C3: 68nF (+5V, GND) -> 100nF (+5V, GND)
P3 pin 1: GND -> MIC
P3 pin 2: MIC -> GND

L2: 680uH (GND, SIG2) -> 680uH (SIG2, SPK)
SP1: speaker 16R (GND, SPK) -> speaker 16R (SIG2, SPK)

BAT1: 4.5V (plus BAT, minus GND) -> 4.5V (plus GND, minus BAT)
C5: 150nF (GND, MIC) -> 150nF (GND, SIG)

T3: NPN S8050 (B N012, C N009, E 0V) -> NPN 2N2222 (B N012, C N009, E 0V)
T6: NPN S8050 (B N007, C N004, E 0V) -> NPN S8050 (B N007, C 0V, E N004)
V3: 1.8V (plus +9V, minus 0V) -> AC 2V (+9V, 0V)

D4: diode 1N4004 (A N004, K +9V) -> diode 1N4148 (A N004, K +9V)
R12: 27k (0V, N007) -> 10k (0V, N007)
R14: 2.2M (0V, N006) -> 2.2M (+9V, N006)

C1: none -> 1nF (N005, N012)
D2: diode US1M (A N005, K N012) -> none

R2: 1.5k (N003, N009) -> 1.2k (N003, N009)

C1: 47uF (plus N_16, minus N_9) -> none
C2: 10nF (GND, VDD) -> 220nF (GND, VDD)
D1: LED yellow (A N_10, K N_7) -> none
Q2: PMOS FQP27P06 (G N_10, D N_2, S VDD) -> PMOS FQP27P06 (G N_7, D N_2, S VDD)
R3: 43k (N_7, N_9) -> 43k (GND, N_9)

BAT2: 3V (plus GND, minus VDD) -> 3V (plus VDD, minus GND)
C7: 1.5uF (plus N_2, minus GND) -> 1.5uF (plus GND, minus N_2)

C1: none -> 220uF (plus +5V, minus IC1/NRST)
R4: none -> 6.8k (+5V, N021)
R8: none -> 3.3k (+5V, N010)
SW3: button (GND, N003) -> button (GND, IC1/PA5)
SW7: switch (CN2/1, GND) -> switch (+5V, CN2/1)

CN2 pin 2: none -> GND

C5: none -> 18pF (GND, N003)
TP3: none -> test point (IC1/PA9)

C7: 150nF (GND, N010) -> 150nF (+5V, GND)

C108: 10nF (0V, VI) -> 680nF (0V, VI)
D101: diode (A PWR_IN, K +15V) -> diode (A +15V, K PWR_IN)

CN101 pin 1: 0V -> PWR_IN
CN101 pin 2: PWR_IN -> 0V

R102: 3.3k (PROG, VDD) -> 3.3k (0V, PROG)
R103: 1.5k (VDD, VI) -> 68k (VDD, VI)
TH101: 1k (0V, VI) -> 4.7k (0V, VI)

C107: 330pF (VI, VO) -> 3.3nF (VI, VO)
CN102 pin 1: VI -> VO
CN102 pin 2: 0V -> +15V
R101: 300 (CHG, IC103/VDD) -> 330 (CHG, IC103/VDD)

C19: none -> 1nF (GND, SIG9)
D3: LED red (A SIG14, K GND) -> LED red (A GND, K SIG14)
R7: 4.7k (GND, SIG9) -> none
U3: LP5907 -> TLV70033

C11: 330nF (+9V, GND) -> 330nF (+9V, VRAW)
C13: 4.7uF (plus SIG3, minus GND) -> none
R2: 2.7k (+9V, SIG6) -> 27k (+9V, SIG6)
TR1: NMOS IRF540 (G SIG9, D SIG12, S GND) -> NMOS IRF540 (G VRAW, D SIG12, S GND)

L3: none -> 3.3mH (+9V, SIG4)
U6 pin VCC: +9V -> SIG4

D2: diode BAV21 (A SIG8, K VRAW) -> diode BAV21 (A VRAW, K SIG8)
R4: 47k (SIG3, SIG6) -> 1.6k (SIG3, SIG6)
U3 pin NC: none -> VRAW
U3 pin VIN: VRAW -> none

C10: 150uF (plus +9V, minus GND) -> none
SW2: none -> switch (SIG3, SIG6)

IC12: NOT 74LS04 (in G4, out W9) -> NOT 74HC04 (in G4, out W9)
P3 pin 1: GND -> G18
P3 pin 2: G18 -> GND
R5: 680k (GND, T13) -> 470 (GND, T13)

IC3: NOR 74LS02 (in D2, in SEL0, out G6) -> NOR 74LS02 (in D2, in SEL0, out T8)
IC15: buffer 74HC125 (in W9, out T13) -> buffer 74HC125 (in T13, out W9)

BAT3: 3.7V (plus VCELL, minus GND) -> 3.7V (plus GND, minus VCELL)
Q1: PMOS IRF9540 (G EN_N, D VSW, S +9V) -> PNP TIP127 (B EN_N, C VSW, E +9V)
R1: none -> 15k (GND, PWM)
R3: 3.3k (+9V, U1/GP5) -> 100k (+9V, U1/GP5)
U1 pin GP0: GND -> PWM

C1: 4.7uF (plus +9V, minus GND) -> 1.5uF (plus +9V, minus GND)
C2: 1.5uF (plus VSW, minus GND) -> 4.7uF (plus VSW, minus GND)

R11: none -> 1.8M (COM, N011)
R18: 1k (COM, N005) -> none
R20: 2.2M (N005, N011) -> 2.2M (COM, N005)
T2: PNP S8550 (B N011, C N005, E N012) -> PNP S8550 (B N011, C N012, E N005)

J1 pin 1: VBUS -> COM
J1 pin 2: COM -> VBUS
☆ ☆ ☆ ☆ ☆ ☆ ☆
EXERCISE INSTRUCTIONS: Among the entries above, the line containing "R101: 300 (CHG, IC103/VDD)", the line containing "C11: 330nF (+9V, GND) -> 330nF (+9V, VRAW)", and all lines between them are to be restated word for word; nothing else belongs in the reply.

REPLY TO THE TASK:
R101: 300 (CHG, IC103/VDD) -> 330 (CHG, IC103/VDD)

C19: none -> 1nF (GND, SIG9)
D3: LED red (A SIG14, K GND) -> LED red (A GND, K SIG14)
R7: 4.7k (GND, SIG9) -> none
U3: LP5907 -> TLV70033

C11: 330nF (+9V, GND) -> 330nF (+9V, VRAW)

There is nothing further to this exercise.